Detected change data
○ ○ ○
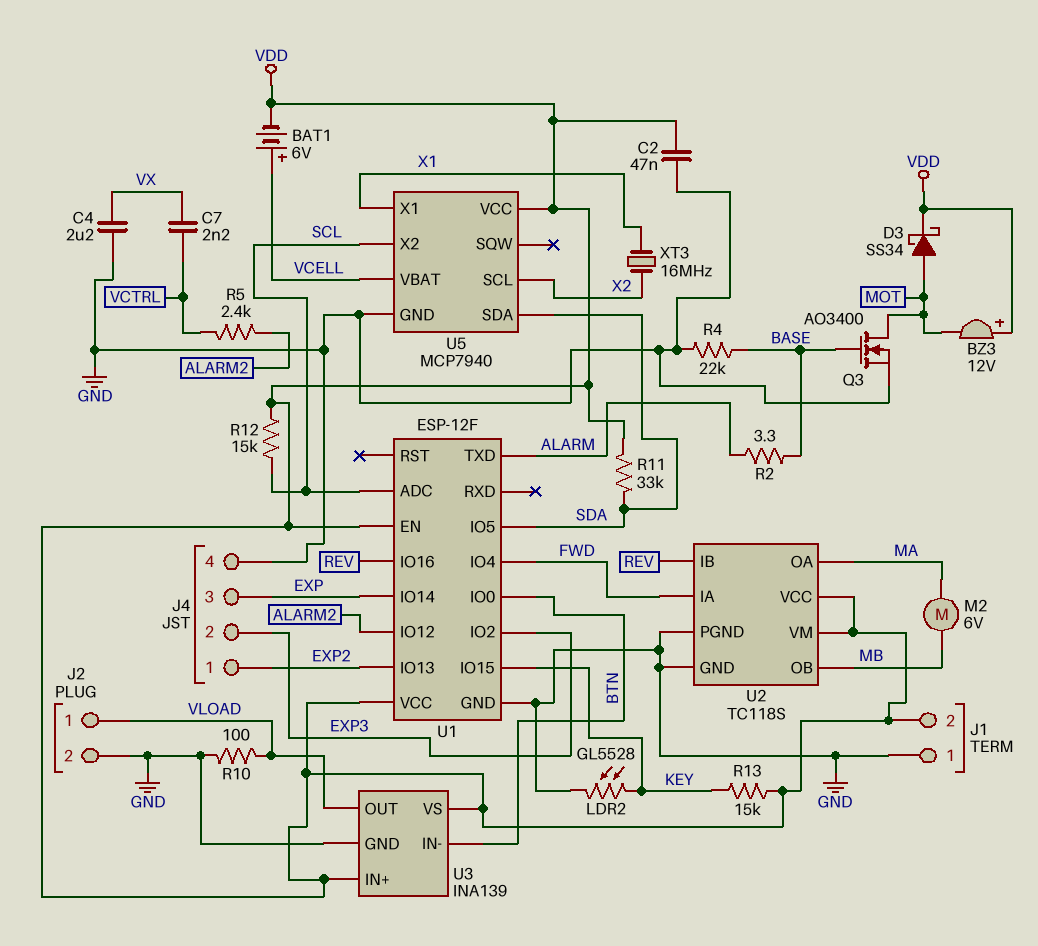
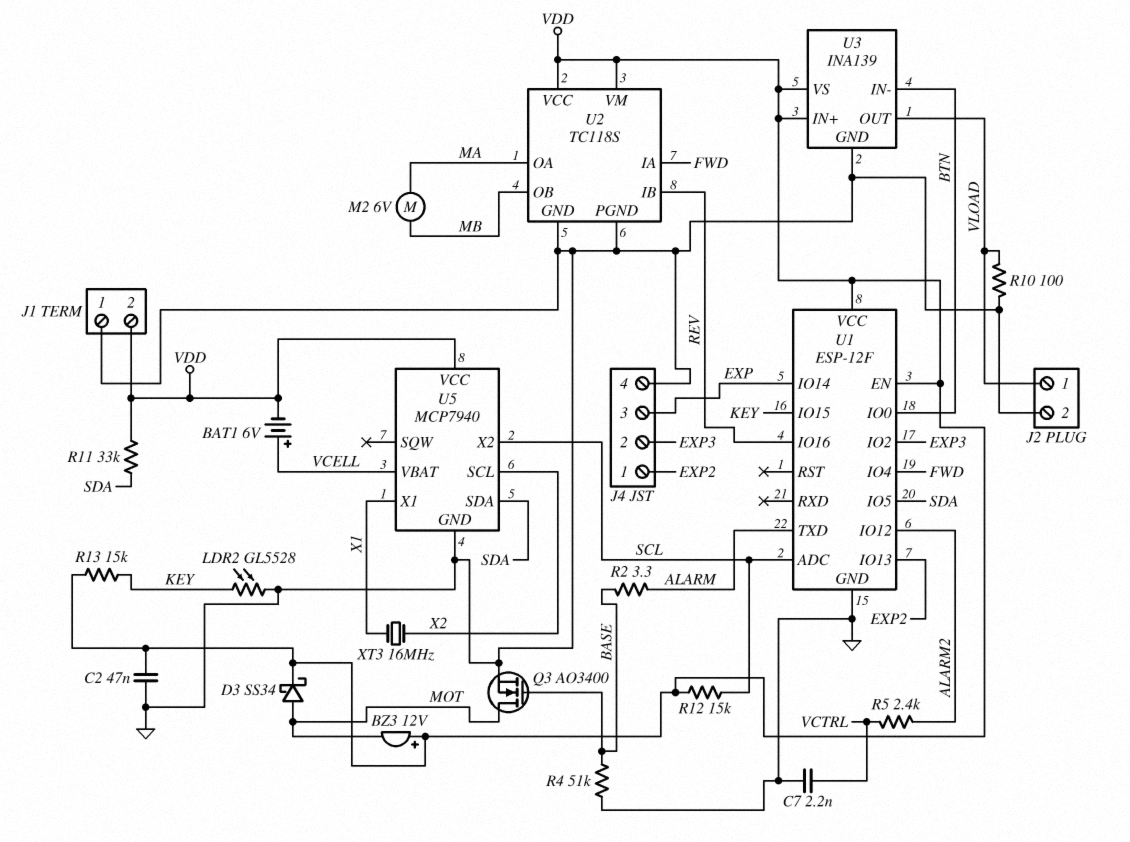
C4: 2.2uF (GND, VX) -> none
C7: 2.2nF (VCTRL, VX) -> 2.2nF (GND, VCTRL)
R4: 22k (BASE, GND) -> 51k (BASE, GND)

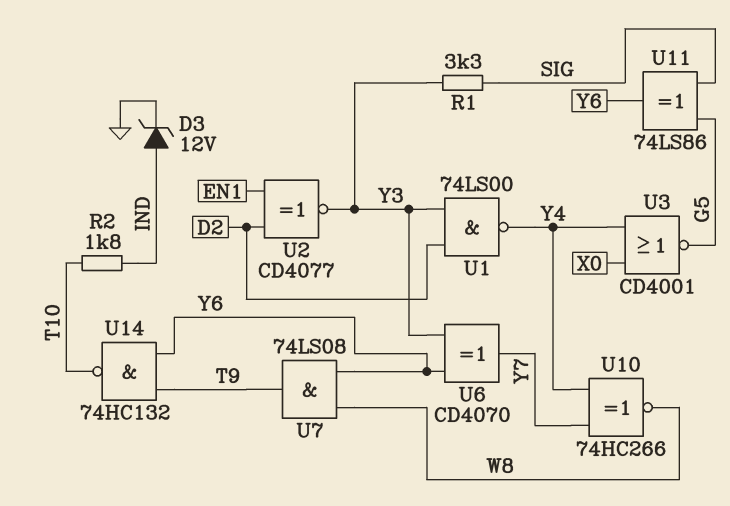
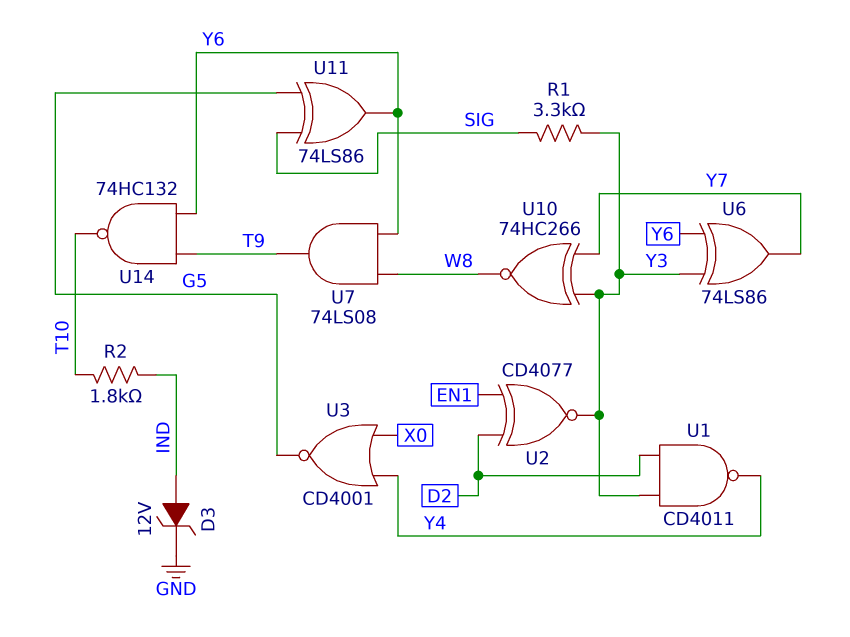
U1: NAND 74LS00 (in D2, in Y3, out Y4) -> NAND CD4011 (in D2, in Y3, out Y4)
U6: XOR CD4070 (in Y3, in Y6, out Y7) -> XOR 74LS86 (in Y3, in Y6, out Y7)
U10: XNOR 74HC266 (in Y4, in Y7, out W8) -> XNOR 74HC266 (in Y3, in Y7, out W8)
○ ○ ○
** Task to carry out **
The reply needs to repeat exactly the line containing "C7: 2.2nF (VCTRL, VX) -> 2.2nF (GND, VCTRL)" and each line after it, through the final line of the entries above, and to skip the pictures.

** Written response **
C7: 2.2nF (VCTRL, VX) -> 2.2nF (GND, VCTRL)
R4: 22k (BASE, GND) -> 51k (BASE, GND)

U1: NAND 74LS00 (in D2, in Y3, out Y4) -> NAND CD4011 (in D2, in Y3, out Y4)
U6: XOR CD4070 (in Y3, in Y6, out Y7) -> XOR 74LS86 (in Y3, in Y6, out Y7)
U10: XNOR 74HC266 (in Y4, in Y7, out W8) -> XNOR 74HC266 (in Y3, in Y7, out W8)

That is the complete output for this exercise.